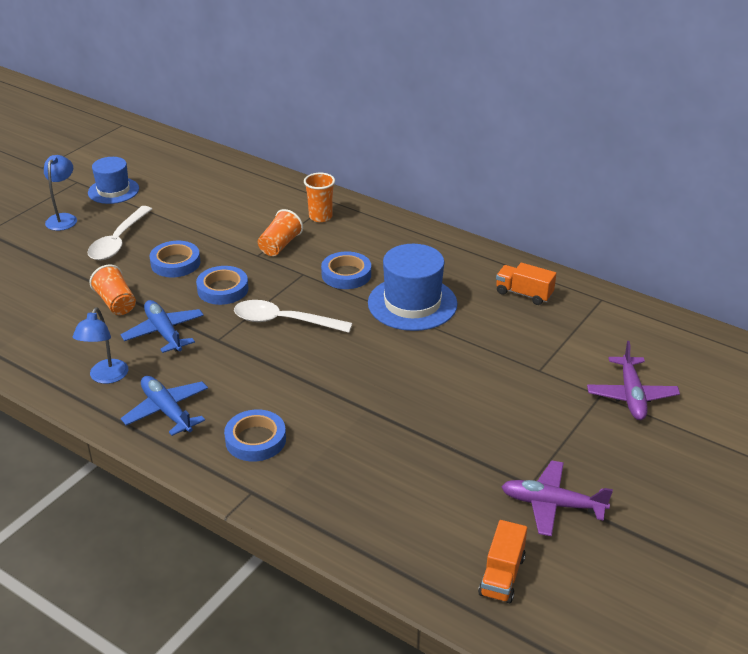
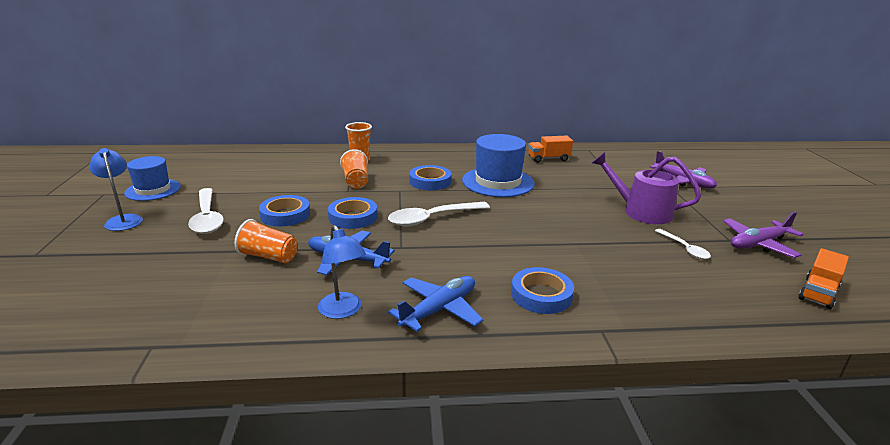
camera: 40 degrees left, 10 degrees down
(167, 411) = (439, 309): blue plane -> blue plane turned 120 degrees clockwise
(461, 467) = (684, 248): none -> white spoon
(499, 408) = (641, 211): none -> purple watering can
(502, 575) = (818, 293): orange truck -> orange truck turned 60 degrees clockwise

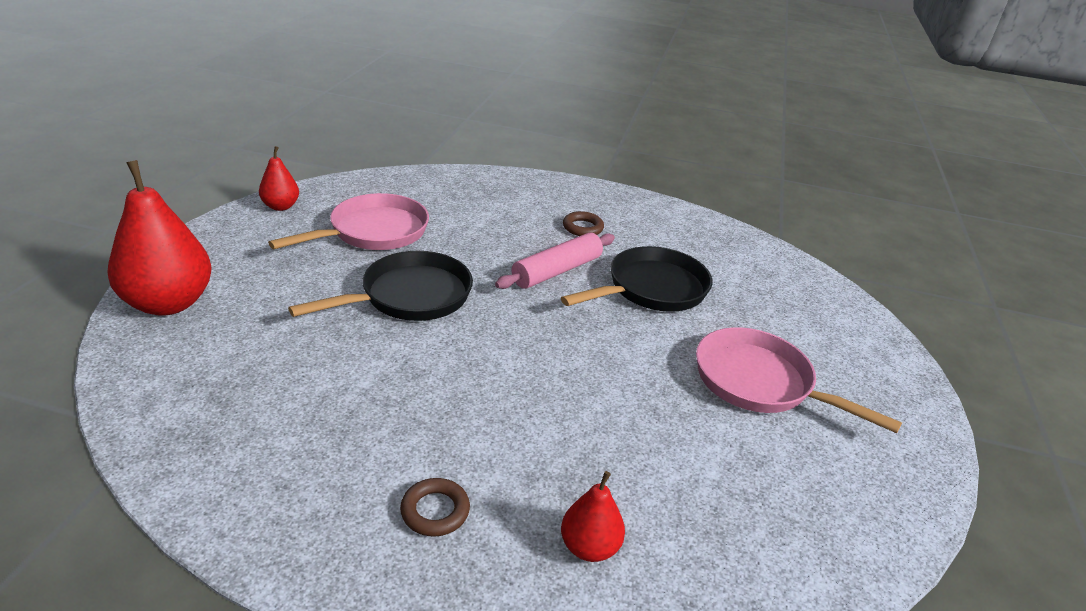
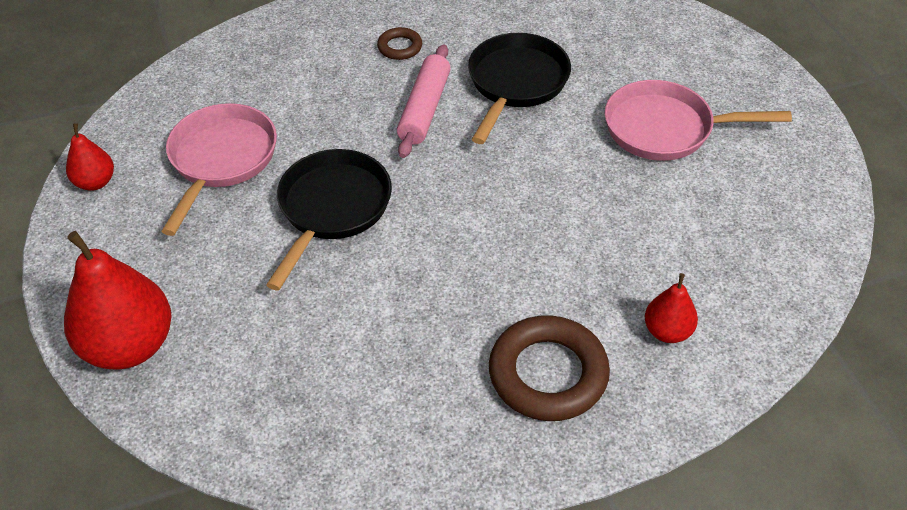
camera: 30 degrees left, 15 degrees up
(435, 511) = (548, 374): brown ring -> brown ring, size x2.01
* * *
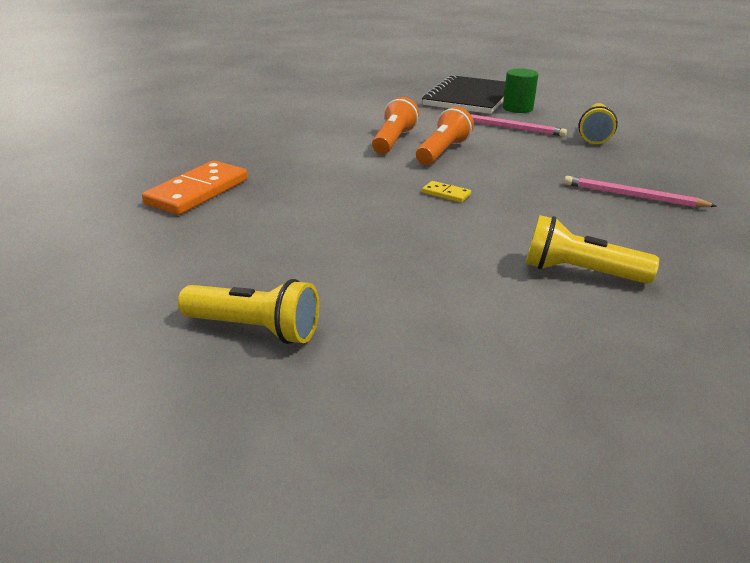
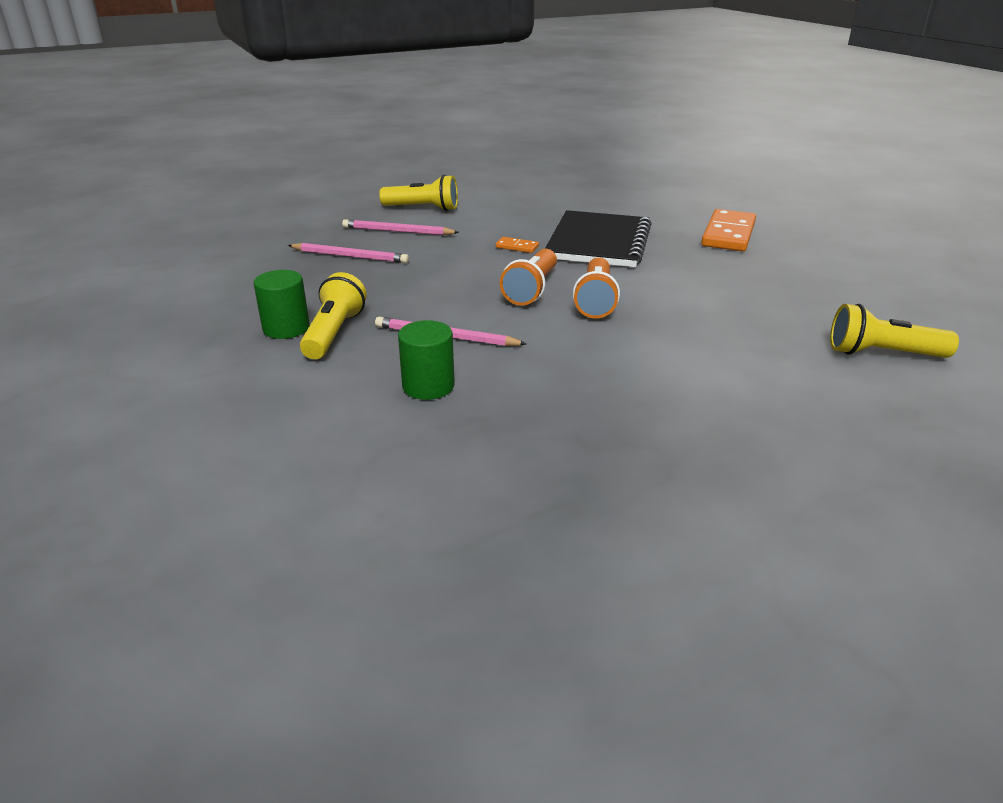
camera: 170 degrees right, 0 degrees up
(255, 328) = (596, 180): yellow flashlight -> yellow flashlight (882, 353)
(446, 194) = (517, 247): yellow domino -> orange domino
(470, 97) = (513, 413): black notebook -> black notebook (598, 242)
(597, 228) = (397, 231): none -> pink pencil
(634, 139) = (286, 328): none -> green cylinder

▸ **TASK GOAL**: Word for word, restate the lines above from the line containing "(446, 194) = (517, 247): yellow" through the line containing "(634, 139) = (286, 328): none", with both included and nothing else.

▸ **SOLVED EXERCISE**:
(446, 194) = (517, 247): yellow domino -> orange domino
(470, 97) = (513, 413): black notebook -> black notebook (598, 242)
(597, 228) = (397, 231): none -> pink pencil
(634, 139) = (286, 328): none -> green cylinder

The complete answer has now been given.